Work required: Starting with the line that contains "tan brick F5 level" and stopping after the line that contains "tan cone F9 level 2 -> tan cone G7 level 2", copy the entries below exactly. Include nothing else.

Records for the task:
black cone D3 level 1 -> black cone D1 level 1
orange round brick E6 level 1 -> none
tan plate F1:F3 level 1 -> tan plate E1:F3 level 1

...

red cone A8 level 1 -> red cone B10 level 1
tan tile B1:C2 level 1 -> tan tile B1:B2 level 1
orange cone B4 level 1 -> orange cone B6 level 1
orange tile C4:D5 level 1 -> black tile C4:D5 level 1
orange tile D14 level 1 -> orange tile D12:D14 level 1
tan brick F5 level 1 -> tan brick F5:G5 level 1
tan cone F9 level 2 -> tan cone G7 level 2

Expected answer:
tan brick F5 level 1 -> tan brick F5:G5 level 1
tan cone F9 level 2 -> tan cone G7 level 2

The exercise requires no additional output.